(Source data)
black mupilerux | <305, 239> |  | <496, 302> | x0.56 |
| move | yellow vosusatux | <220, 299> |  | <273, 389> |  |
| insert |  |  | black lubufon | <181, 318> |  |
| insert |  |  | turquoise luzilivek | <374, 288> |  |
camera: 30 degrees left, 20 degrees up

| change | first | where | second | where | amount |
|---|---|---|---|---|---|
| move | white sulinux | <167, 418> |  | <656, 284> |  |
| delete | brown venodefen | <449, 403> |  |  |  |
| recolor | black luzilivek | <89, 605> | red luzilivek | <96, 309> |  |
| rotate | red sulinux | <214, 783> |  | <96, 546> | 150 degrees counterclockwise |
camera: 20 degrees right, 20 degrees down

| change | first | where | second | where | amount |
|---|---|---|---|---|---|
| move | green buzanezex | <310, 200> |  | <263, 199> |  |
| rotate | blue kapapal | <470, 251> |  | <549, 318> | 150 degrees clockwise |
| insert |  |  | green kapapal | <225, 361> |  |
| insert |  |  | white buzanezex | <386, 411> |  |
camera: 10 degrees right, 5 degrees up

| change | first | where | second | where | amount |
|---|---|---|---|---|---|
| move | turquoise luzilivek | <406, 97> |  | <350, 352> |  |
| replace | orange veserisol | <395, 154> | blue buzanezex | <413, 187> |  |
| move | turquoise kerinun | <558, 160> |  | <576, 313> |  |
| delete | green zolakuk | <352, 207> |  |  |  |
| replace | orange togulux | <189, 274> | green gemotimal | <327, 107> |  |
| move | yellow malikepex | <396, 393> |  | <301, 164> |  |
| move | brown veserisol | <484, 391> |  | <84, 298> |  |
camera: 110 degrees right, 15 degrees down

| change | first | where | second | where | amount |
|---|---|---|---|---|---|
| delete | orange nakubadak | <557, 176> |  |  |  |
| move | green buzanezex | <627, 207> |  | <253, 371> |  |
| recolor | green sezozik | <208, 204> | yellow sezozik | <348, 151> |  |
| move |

> _Problem to solve_:
Please copy out every entry word for word.

> _Answer_:
black mupilerux | <305, 239> |  | <496, 302> | x0.56 |
| move | yellow vosusatux | <220, 299> |  | <273, 389> |  |
| insert |  |  | black lubufon | <181, 318> |  |
| insert |  |  | turquoise luzilivek | <374, 288> |  |
camera: 30 degrees left, 20 degrees up

| change | first | where | second | where | amount |
|---|---|---|---|---|---|
| move | white sulinux | <167, 418> |  | <656, 284> |  |
| delete | brown venodefen | <449, 403> |  |  |  |
| recolor | black luzilivek | <89, 605> | red luzilivek | <96, 309> |  |
| rotate | red sulinux | <214, 783> |  | <96, 546> | 150 degrees counterclockwise |
camera: 20 degrees right, 20 degrees down

| change | first | where | second | where | amount |
|---|---|---|---|---|---|
| move | green buzanezex | <310, 200> |  | <263, 199> |  |
| rotate | blue kapapal | <470, 251> |  | <549, 318> | 150 degrees clockwise |
| insert |  |  | green kapapal | <225, 361> |  |
| insert |  |  | white buzanezex | <386, 411> |  |
camera: 10 degrees right, 5 degrees up

| change | first | where | second | where | amount |
|---|---|---|---|---|---|
| move | turquoise luzilivek | <406, 97> |  | <350, 352> |  |
| replace | orange veserisol | <395, 154> | blue buzanezex | <413, 187> |  |
| move | turquoise kerinun | <558, 160> |  | <576, 313> |  |
| delete | green zolakuk | <352, 207> |  |  |  |
| replace | orange togulux | <189, 274> | green gemotimal | <327, 107> |  |
| move | yellow malikepex | <396, 393> |  | <301, 164> |  |
| move | brown veserisol | <484, 391> |  | <84, 298> |  |
camera: 110 degrees right, 15 degrees down

| change | first | where | second | where | amount |
|---|---|---|---|---|---|
| delete | orange nakubadak | <557, 176> |  |  |  |
| move | green buzanezex | <627, 207> |  | <253, 371> |  |
| recolor | green sezozik | <208, 204> | yellow sezozik | <348, 151> |  |
| move |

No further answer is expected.